**Data**

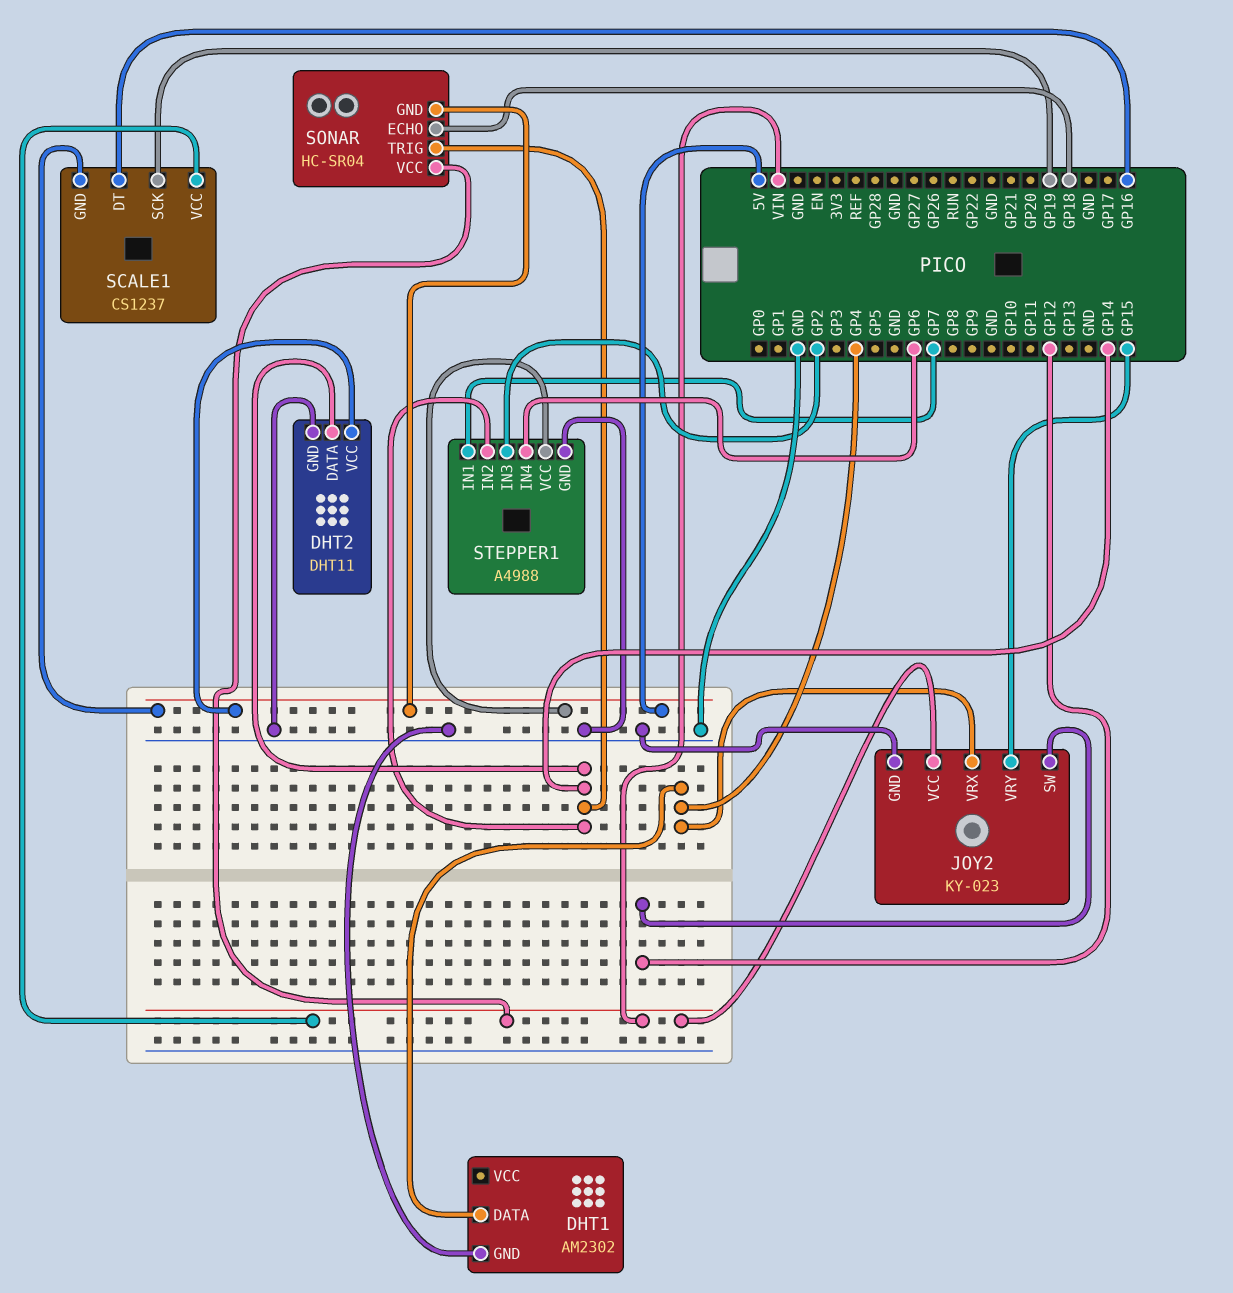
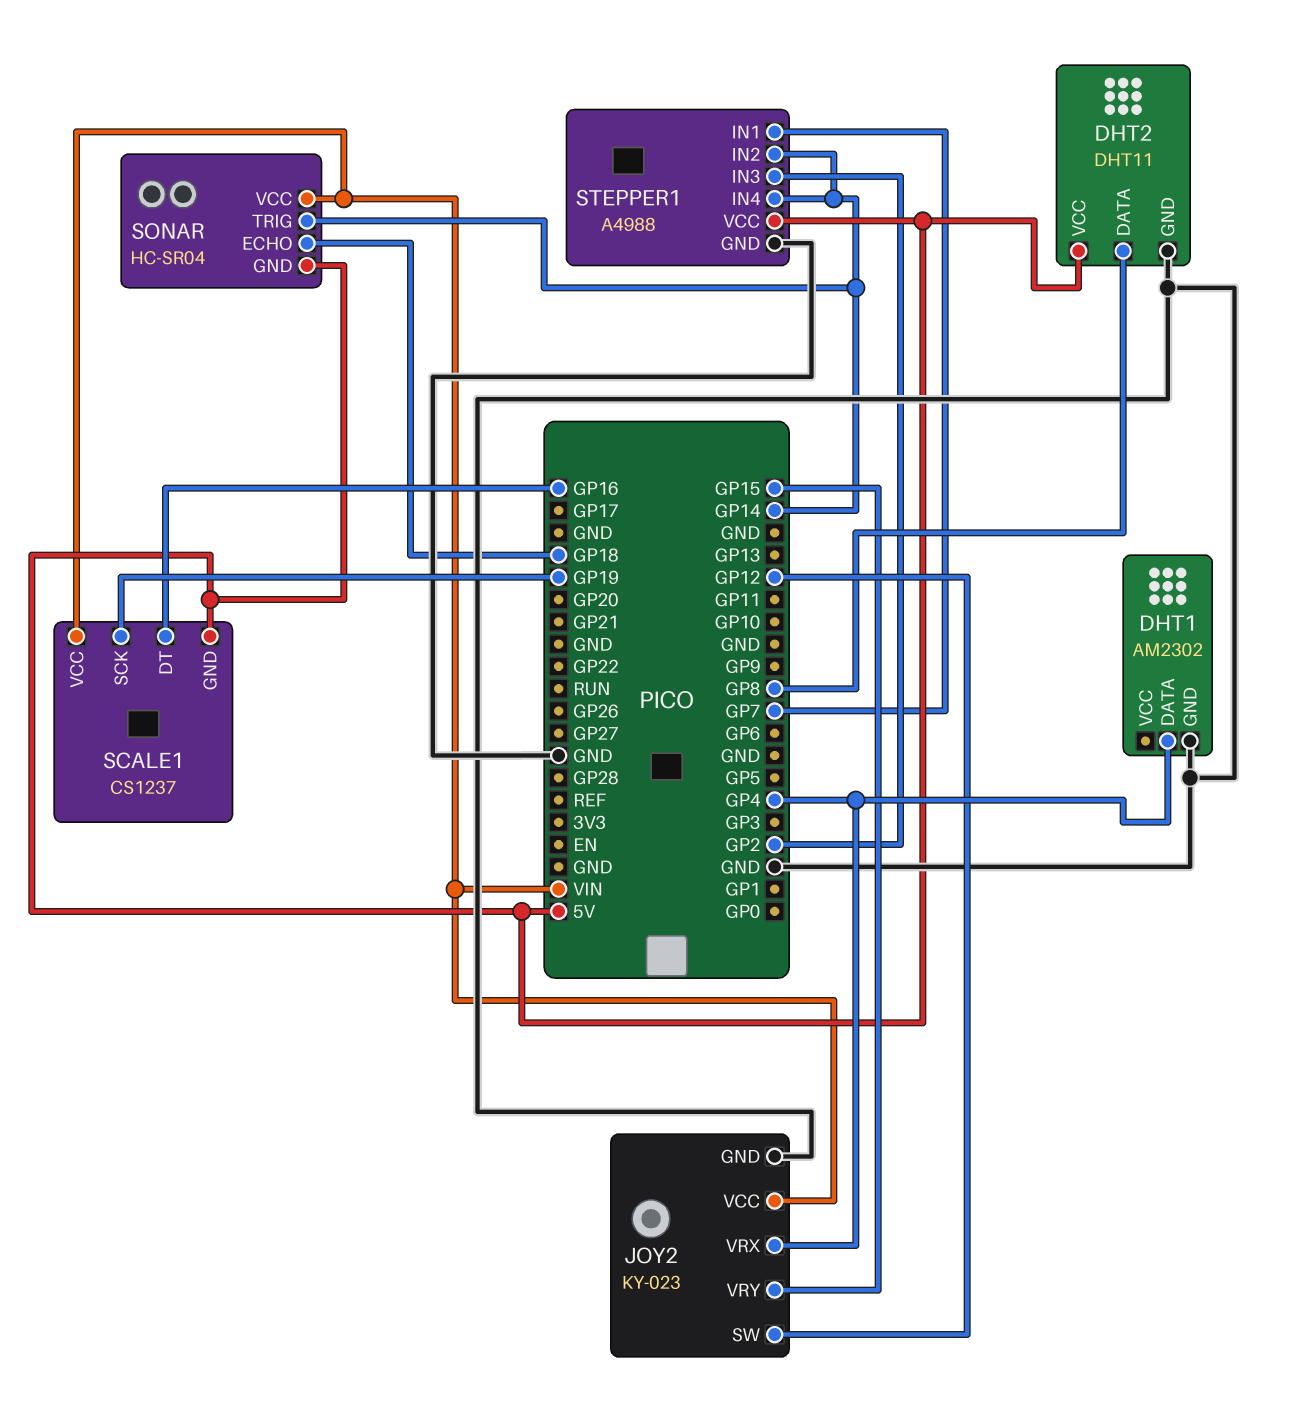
DHT2 pin DATA: GP14 -> GP8
STEPPER1 pin IN4: GP6 -> GP14

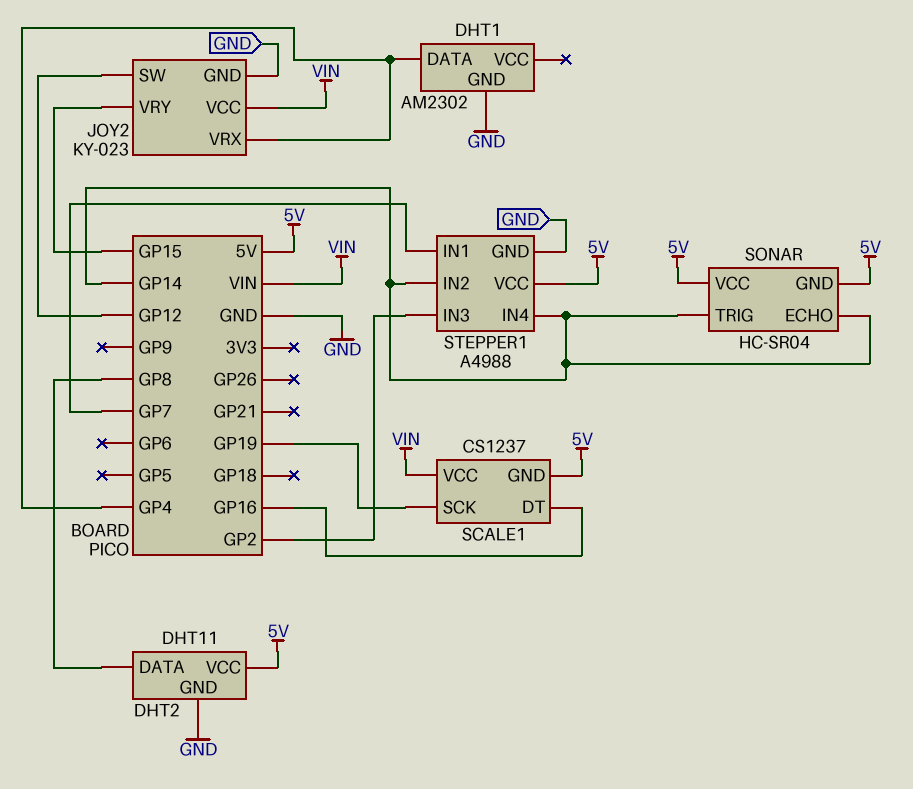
SONAR pin ECHO: GP18 -> GP14
SONAR pin VCC: VIN -> 5V

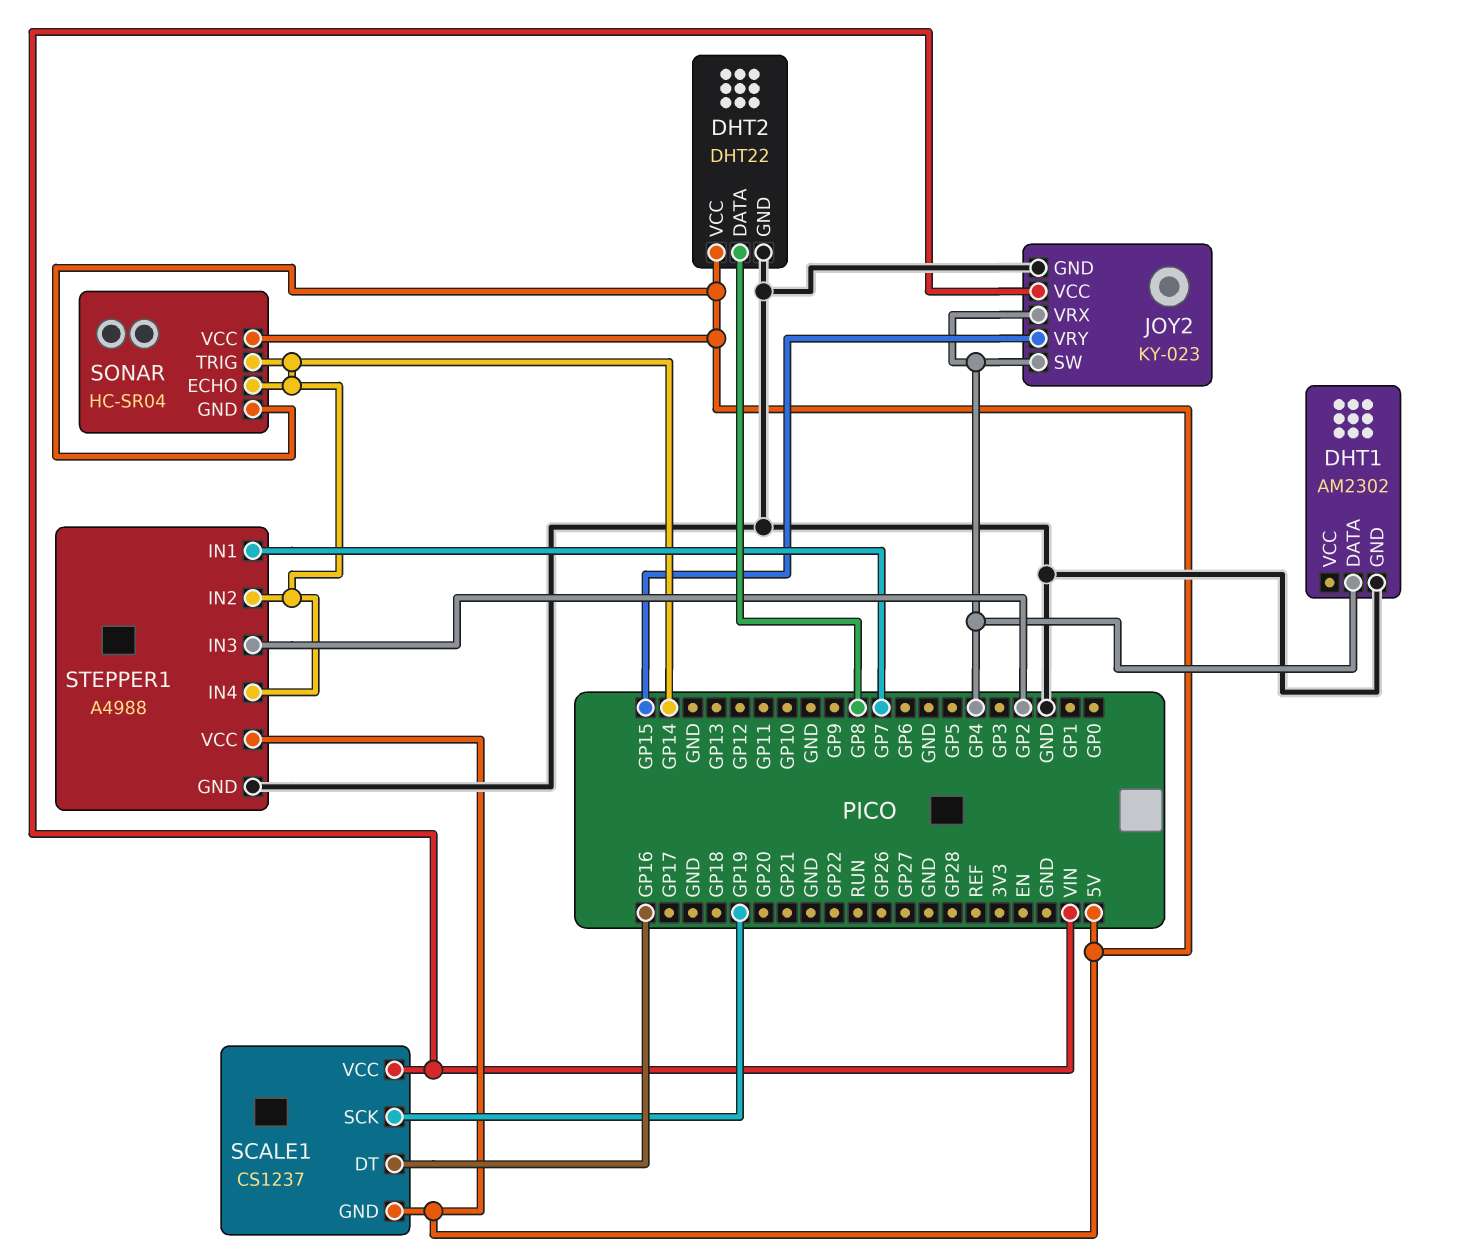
DHT2: DHT11 -> DHT22
JOY2 pin SW: GP12 -> GP4

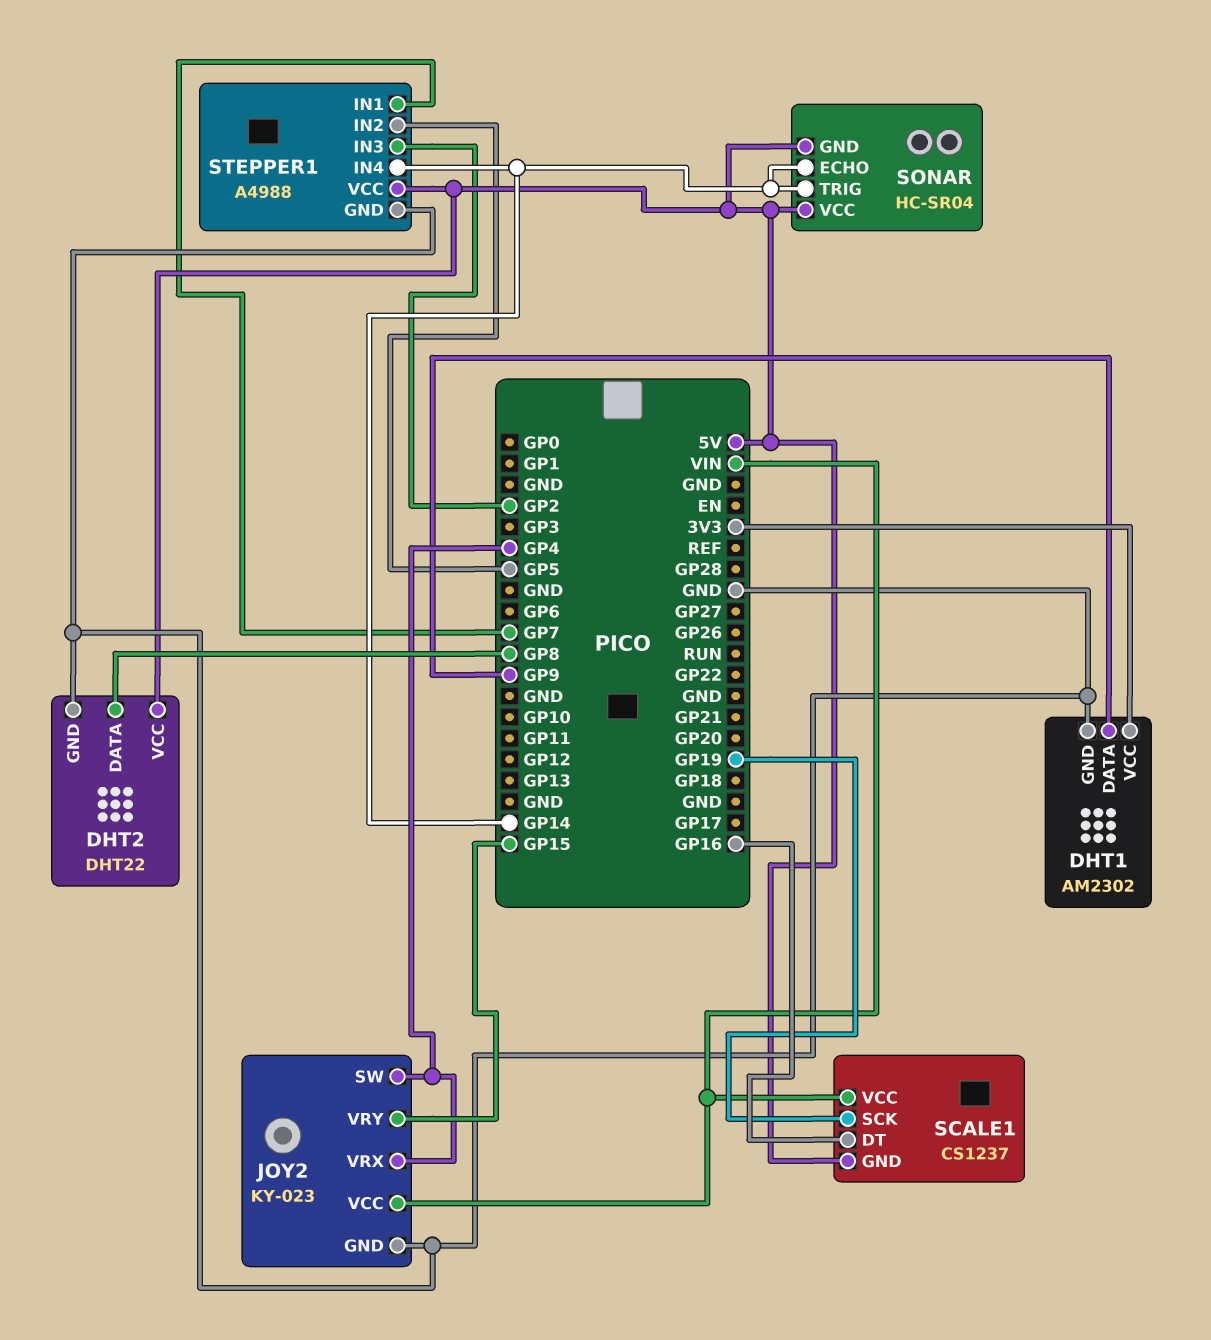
DHT1 pin DATA: GP4 -> GP9
DHT1 pin VCC: none -> 3V3
STEPPER1 pin IN2: GP14 -> GP5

**Exercise description**
Each line from the one containing "SONAR pin VCC: VIN -> 5V" through the last line of the data should be written out exactly. Skip the pictures, and add no other lines.

**Task answer**
SONAR pin VCC: VIN -> 5V

DHT2: DHT11 -> DHT22
JOY2 pin SW: GP12 -> GP4

DHT1 pin DATA: GP4 -> GP9
DHT1 pin VCC: none -> 3V3
STEPPER1 pin IN2: GP14 -> GP5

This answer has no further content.